[Before-and-after object lists]
>>>

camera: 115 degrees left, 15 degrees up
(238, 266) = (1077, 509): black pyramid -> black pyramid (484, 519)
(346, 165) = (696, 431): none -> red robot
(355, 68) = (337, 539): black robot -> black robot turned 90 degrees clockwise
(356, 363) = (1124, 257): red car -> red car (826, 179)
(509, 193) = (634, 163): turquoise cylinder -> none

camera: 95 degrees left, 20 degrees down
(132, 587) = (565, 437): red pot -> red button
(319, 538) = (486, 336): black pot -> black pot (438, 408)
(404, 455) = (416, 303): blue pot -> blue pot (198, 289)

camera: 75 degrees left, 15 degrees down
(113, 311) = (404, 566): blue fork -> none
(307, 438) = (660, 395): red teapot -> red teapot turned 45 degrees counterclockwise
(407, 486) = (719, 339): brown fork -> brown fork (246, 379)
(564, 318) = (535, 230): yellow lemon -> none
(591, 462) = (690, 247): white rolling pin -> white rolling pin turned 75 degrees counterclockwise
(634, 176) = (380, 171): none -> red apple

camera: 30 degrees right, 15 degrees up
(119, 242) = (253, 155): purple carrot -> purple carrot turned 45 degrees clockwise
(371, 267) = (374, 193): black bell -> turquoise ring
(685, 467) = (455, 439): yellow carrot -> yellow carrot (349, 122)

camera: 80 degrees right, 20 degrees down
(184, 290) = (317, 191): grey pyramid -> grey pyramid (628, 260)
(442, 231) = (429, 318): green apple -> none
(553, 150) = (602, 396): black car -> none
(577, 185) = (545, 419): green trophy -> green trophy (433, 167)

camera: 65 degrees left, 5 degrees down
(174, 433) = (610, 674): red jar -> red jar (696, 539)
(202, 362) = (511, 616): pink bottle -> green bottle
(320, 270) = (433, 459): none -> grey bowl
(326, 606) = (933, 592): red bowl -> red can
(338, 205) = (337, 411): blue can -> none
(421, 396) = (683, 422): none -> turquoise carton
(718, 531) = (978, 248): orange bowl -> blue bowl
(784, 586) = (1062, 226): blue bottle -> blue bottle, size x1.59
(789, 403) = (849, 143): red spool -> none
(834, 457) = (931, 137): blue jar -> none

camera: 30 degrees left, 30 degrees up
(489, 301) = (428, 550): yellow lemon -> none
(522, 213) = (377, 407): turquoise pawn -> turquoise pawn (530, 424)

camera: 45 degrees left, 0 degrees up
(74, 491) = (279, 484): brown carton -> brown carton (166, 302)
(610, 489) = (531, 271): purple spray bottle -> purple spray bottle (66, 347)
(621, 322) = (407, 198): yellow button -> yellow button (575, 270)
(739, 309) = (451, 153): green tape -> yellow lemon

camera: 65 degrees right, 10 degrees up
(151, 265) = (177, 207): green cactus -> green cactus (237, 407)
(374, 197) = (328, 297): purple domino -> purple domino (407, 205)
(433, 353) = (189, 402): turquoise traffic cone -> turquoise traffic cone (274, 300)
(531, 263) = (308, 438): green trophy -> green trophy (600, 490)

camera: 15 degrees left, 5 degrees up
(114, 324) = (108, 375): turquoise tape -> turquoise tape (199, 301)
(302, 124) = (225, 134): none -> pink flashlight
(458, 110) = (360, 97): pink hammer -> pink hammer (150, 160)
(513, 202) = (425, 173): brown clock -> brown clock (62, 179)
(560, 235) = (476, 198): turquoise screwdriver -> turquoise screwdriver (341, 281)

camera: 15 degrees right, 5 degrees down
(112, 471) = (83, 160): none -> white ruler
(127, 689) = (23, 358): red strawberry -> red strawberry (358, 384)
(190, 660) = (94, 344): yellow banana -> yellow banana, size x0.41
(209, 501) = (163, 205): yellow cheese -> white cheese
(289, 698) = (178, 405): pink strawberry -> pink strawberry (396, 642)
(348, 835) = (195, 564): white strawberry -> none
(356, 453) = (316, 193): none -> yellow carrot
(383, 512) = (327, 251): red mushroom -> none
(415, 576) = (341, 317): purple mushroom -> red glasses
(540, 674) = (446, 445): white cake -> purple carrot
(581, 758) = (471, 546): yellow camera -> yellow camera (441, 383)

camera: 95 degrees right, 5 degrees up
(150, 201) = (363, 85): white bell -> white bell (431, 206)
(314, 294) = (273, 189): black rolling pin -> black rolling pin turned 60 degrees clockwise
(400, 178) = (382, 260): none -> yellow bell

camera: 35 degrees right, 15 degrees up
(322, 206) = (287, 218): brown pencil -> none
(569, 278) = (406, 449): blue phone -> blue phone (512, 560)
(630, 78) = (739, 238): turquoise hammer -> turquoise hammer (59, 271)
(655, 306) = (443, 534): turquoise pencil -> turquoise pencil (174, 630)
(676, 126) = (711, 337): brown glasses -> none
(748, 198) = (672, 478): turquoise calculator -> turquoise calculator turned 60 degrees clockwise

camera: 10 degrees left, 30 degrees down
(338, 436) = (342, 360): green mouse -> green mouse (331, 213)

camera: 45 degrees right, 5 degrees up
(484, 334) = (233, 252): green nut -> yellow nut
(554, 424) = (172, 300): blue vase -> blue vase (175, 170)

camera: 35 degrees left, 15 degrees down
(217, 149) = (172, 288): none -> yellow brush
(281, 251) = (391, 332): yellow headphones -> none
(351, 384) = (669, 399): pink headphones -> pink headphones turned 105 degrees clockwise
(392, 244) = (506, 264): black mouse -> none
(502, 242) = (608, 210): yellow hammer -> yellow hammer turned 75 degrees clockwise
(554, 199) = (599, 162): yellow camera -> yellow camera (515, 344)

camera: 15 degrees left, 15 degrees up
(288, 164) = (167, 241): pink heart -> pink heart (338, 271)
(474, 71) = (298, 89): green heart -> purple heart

<<<

Reproduce every entry exactly, with nothing added or dropped.

* **Result**
camera: 115 degrees left, 15 degrees up
(238, 266) = (1077, 509): black pyramid -> black pyramid (484, 519)
(346, 165) = (696, 431): none -> red robot
(355, 68) = (337, 539): black robot -> black robot turned 90 degrees clockwise
(356, 363) = (1124, 257): red car -> red car (826, 179)
(509, 193) = (634, 163): turquoise cylinder -> none

camera: 95 degrees left, 20 degrees down
(132, 587) = (565, 437): red pot -> red button
(319, 538) = (486, 336): black pot -> black pot (438, 408)
(404, 455) = (416, 303): blue pot -> blue pot (198, 289)

camera: 75 degrees left, 15 degrees down
(113, 311) = (404, 566): blue fork -> none
(307, 438) = (660, 395): red teapot -> red teapot turned 45 degrees counterclockwise
(407, 486) = (719, 339): brown fork -> brown fork (246, 379)
(564, 318) = (535, 230): yellow lemon -> none
(591, 462) = (690, 247): white rolling pin -> white rolling pin turned 75 degrees counterclockwise
(634, 176) = (380, 171): none -> red apple

camera: 30 degrees right, 15 degrees up
(119, 242) = (253, 155): purple carrot -> purple carrot turned 45 degrees clockwise
(371, 267) = (374, 193): black bell -> turquoise ring
(685, 467) = (455, 439): yellow carrot -> yellow carrot (349, 122)

camera: 80 degrees right, 20 degrees down
(184, 290) = (317, 191): grey pyramid -> grey pyramid (628, 260)
(442, 231) = (429, 318): green apple -> none
(553, 150) = (602, 396): black car -> none
(577, 185) = (545, 419): green trophy -> green trophy (433, 167)

camera: 65 degrees left, 5 degrees down
(174, 433) = (610, 674): red jar -> red jar (696, 539)
(202, 362) = (511, 616): pink bottle -> green bottle
(320, 270) = (433, 459): none -> grey bowl
(326, 606) = (933, 592): red bowl -> red can
(338, 205) = (337, 411): blue can -> none
(421, 396) = (683, 422): none -> turquoise carton
(718, 531) = (978, 248): orange bowl -> blue bowl
(784, 586) = (1062, 226): blue bottle -> blue bottle, size x1.59
(789, 403) = (849, 143): red spool -> none
(834, 457) = (931, 137): blue jar -> none

camera: 30 degrees left, 30 degrees up
(489, 301) = (428, 550): yellow lemon -> none
(522, 213) = (377, 407): turquoise pawn -> turquoise pawn (530, 424)

camera: 45 degrees left, 0 degrees up
(74, 491) = (279, 484): brown carton -> brown carton (166, 302)
(610, 489) = (531, 271): purple spray bottle -> purple spray bottle (66, 347)
(621, 322) = (407, 198): yellow button -> yellow button (575, 270)
(739, 309) = (451, 153): green tape -> yellow lemon

camera: 65 degrees right, 10 degrees up
(151, 265) = (177, 207): green cactus -> green cactus (237, 407)
(374, 197) = (328, 297): purple domino -> purple domino (407, 205)
(433, 353) = (189, 402): turquoise traffic cone -> turquoise traffic cone (274, 300)
(531, 263) = (308, 438): green trophy -> green trophy (600, 490)

camera: 15 degrees left, 5 degrees up
(114, 324) = (108, 375): turquoise tape -> turquoise tape (199, 301)
(302, 124) = (225, 134): none -> pink flashlight
(458, 110) = (360, 97): pink hammer -> pink hammer (150, 160)
(513, 202) = (425, 173): brown clock -> brown clock (62, 179)
(560, 235) = (476, 198): turquoise screwdriver -> turquoise screwdriver (341, 281)

camera: 15 degrees right, 5 degrees down
(112, 471) = (83, 160): none -> white ruler
(127, 689) = (23, 358): red strawberry -> red strawberry (358, 384)
(190, 660) = (94, 344): yellow banana -> yellow banana, size x0.41
(209, 501) = (163, 205): yellow cheese -> white cheese
(289, 698) = (178, 405): pink strawberry -> pink strawberry (396, 642)
(348, 835) = (195, 564): white strawberry -> none
(356, 453) = (316, 193): none -> yellow carrot
(383, 512) = (327, 251): red mushroom -> none
(415, 576) = (341, 317): purple mushroom -> red glasses
(540, 674) = (446, 445): white cake -> purple carrot
(581, 758) = (471, 546): yellow camera -> yellow camera (441, 383)

camera: 95 degrees right, 5 degrees up
(150, 201) = (363, 85): white bell -> white bell (431, 206)
(314, 294) = (273, 189): black rolling pin -> black rolling pin turned 60 degrees clockwise
(400, 178) = (382, 260): none -> yellow bell

camera: 35 degrees right, 15 degrees up
(322, 206) = (287, 218): brown pencil -> none
(569, 278) = (406, 449): blue phone -> blue phone (512, 560)
(630, 78) = (739, 238): turquoise hammer -> turquoise hammer (59, 271)
(655, 306) = (443, 534): turquoise pencil -> turquoise pencil (174, 630)
(676, 126) = (711, 337): brown glasses -> none
(748, 198) = (672, 478): turquoise calculator -> turquoise calculator turned 60 degrees clockwise

camera: 10 degrees left, 30 degrees down
(338, 436) = (342, 360): green mouse -> green mouse (331, 213)

camera: 45 degrees right, 5 degrees up
(484, 334) = (233, 252): green nut -> yellow nut
(554, 424) = (172, 300): blue vase -> blue vase (175, 170)

camera: 35 degrees left, 15 degrees down
(217, 149) = (172, 288): none -> yellow brush
(281, 251) = (391, 332): yellow headphones -> none
(351, 384) = (669, 399): pink headphones -> pink headphones turned 105 degrees clockwise
(392, 244) = (506, 264): black mouse -> none
(502, 242) = (608, 210): yellow hammer -> yellow hammer turned 75 degrees clockwise
(554, 199) = (599, 162): yellow camera -> yellow camera (515, 344)

camera: 15 degrees left, 15 degrees up
(288, 164) = (167, 241): pink heart -> pink heart (338, 271)
(474, 71) = (298, 89): green heart -> purple heart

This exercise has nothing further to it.